___ SUPPLIED ENTRIES ___

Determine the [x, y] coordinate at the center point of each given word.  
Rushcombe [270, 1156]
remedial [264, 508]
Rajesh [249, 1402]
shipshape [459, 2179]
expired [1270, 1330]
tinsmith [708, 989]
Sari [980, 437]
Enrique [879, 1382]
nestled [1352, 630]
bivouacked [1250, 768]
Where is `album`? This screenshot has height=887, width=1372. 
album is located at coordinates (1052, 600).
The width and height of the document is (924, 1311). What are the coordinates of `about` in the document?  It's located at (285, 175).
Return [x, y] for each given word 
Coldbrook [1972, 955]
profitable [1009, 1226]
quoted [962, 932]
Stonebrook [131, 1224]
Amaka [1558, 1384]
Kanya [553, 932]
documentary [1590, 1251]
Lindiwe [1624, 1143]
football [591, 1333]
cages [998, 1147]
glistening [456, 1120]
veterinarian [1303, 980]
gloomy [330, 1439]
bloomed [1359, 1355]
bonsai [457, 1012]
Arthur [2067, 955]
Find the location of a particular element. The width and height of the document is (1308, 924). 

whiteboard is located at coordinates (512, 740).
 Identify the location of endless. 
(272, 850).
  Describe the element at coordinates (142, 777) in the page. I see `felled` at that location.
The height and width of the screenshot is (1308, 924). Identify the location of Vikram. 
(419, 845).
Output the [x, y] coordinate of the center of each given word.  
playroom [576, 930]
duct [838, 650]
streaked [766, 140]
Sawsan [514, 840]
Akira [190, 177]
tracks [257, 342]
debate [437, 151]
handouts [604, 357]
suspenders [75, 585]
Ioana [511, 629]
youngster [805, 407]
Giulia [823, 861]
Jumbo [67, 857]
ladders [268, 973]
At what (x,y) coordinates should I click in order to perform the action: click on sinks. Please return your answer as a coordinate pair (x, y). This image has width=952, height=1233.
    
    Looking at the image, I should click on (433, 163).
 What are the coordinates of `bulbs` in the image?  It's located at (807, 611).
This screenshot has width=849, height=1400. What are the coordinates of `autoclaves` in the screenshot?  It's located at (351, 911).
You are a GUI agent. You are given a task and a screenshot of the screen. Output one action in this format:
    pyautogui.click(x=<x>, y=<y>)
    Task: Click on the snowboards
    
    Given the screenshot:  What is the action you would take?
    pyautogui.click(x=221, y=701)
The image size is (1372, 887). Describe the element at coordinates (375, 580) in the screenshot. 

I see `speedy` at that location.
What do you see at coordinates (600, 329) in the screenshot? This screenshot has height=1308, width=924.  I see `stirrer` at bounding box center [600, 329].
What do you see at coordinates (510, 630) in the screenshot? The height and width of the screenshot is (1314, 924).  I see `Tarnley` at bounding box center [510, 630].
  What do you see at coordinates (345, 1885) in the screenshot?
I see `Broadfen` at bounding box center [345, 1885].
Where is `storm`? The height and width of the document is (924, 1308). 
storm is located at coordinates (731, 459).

___

**WHAT TO WORK ON:**
Edit the records starting at the line containing "bloomed [1359, 1355]" and ending at the line containing "Looking at the", so that "playroom" becomes "nursery". Give only those lines and leave everything else unchanged.

**RESPONSE:**
bloomed [1359, 1355]
bonsai [457, 1012]
Arthur [2067, 955]
Find the location of a particular element. The width and height of the document is (1308, 924). 

whiteboard is located at coordinates (512, 740).
 Identify the location of endless. 
(272, 850).
  Describe the element at coordinates (142, 777) in the page. I see `felled` at that location.
The height and width of the screenshot is (1308, 924). Identify the location of Vikram. 
(419, 845).
Output the [x, y] coordinate of the center of each given word.  
nursery [576, 930]
duct [838, 650]
streaked [766, 140]
Sawsan [514, 840]
Akira [190, 177]
tracks [257, 342]
debate [437, 151]
handouts [604, 357]
suspenders [75, 585]
Ioana [511, 629]
youngster [805, 407]
Giulia [823, 861]
Jumbo [67, 857]
ladders [268, 973]
At what (x,y) coordinates should I click in order to perform the action: click on sinks. Please return your answer as a coordinate pair (x, y). This image has width=952, height=1233.
    
    Looking at the image, I should click on (433, 163).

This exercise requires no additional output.